Exercise brief:
Tally how many lines of the items contain the string "shortest", matching case exactly, and reply with only that number.

Source data:
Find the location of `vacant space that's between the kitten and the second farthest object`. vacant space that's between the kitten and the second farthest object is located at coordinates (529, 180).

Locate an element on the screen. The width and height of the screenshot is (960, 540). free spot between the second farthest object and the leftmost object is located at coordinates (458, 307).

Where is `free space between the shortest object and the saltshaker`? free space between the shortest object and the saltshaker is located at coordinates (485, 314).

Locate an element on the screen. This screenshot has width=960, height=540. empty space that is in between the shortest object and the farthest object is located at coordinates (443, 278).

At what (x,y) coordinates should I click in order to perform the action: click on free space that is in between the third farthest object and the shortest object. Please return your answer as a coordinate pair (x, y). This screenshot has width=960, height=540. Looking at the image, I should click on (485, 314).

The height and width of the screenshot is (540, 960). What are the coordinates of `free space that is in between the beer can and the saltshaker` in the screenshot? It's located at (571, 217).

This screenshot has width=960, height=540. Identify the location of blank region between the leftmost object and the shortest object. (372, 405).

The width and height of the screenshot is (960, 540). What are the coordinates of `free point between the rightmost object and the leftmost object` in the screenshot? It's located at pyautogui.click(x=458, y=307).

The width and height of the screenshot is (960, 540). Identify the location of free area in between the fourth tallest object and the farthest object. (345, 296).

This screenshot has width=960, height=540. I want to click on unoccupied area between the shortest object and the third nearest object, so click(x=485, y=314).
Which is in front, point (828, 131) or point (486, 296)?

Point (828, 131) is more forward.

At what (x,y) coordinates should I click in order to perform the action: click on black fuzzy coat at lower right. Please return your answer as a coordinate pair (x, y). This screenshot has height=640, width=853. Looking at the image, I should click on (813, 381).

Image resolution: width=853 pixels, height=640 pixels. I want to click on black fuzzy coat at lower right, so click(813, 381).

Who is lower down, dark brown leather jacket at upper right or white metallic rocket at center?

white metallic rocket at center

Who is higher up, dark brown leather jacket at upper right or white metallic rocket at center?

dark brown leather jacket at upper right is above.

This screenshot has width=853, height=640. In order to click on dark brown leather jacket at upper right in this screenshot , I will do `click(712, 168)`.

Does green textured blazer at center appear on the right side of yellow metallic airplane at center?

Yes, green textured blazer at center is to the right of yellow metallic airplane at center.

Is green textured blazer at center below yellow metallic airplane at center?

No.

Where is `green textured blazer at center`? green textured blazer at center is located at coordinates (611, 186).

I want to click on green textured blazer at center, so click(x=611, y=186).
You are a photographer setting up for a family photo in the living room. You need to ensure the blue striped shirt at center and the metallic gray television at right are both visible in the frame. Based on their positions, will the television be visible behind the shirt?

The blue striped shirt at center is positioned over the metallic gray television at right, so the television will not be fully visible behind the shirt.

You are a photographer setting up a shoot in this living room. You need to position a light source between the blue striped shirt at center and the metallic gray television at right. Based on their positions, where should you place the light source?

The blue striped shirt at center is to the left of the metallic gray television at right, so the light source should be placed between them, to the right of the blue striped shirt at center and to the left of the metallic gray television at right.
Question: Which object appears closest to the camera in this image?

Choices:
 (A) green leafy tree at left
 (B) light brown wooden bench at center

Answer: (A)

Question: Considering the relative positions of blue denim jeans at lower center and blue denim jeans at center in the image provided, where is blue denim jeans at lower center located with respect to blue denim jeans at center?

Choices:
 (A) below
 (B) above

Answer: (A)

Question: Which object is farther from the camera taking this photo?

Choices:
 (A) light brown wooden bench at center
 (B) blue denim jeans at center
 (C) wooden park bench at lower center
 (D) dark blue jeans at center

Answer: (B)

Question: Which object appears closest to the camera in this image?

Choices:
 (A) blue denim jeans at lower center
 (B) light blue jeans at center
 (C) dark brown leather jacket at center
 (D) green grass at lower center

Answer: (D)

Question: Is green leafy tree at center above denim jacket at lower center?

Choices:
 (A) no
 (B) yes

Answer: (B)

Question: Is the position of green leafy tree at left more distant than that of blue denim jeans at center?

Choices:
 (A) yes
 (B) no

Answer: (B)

Correct answer:
5